▶ _TASK DETAILS_
The entries below are to be copied exactly, with every picture left out.

▶ _STORED DATA_

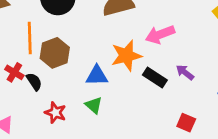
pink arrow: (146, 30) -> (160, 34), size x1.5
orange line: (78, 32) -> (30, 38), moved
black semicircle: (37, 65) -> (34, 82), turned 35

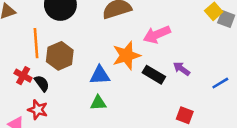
green triangle: (94, 105) -> (98, 103), turned -42
red star: (55, 113) -> (38, 110), moved

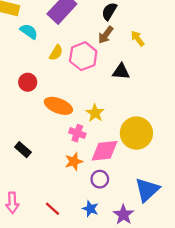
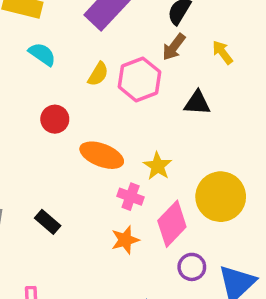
cyan semicircle: (29, 31) -> (42, 54), moved
pink diamond: (105, 151) -> (172, 224), turned -40
purple circle: (100, 179) -> (192, 267), moved

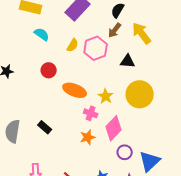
yellow arrow: (222, 52) -> (142, 33), size x1.6
yellow circle: (221, 197) -> (140, 94), moved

▶ _COMPLETED EXERCISE_
pink arrow: (146, 30) -> (160, 34), size x1.5
orange line: (78, 32) -> (30, 38), moved
black semicircle: (37, 65) -> (34, 82), turned 35

green triangle: (94, 105) -> (98, 103), turned -42
red star: (55, 113) -> (38, 110), moved

cyan semicircle: (29, 31) -> (42, 54), moved
pink diamond: (105, 151) -> (172, 224), turned -40
purple circle: (100, 179) -> (192, 267), moved

yellow arrow: (222, 52) -> (142, 33), size x1.6
yellow circle: (221, 197) -> (140, 94), moved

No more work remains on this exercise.